┌──

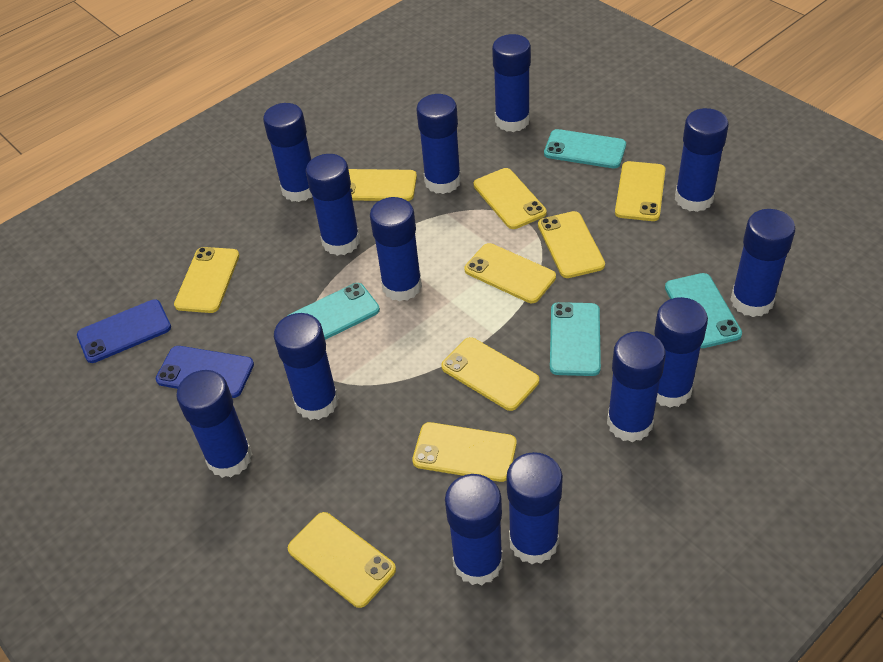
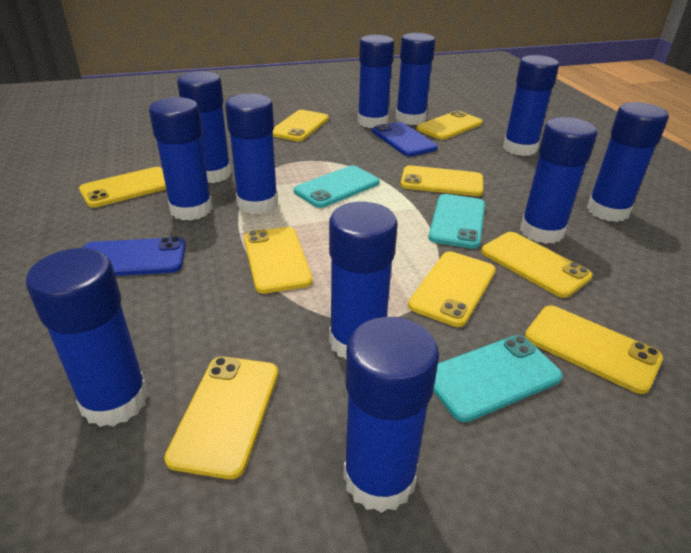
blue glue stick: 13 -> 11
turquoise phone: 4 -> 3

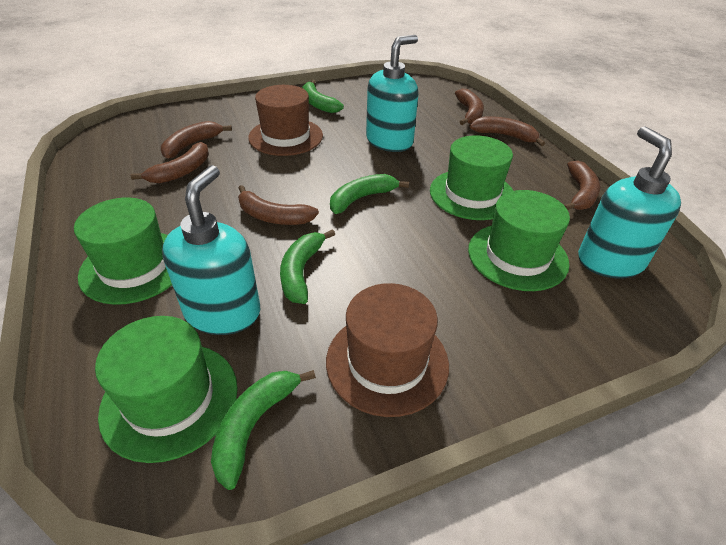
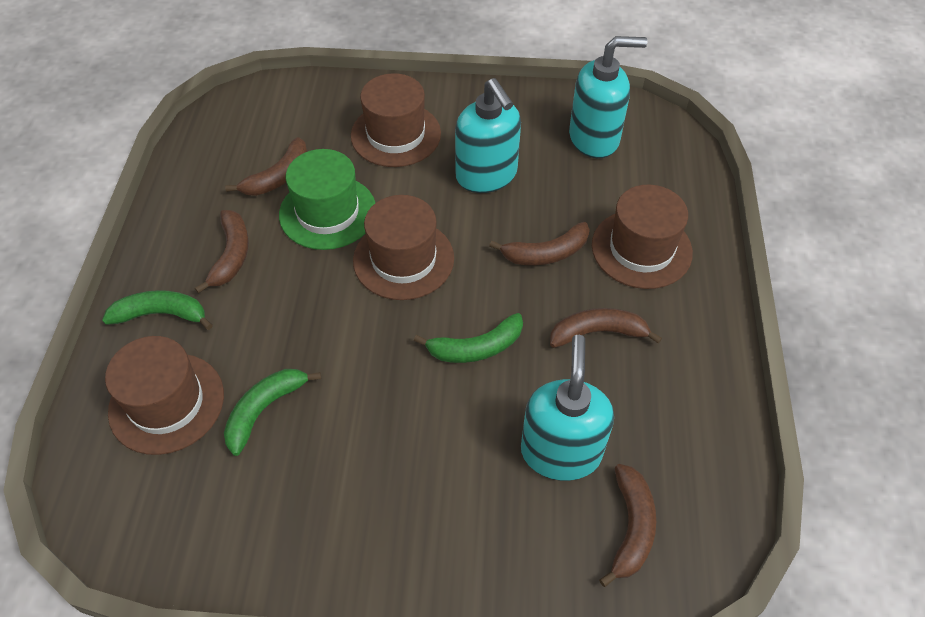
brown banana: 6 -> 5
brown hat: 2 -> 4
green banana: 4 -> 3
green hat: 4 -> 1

└──

Try it » A word-for-word retyping of the material above is expected, without pictures.

Written solution »
blue glue stick: 13 -> 11
turquoise phone: 4 -> 3

brown banana: 6 -> 5
brown hat: 2 -> 4
green banana: 4 -> 3
green hat: 4 -> 1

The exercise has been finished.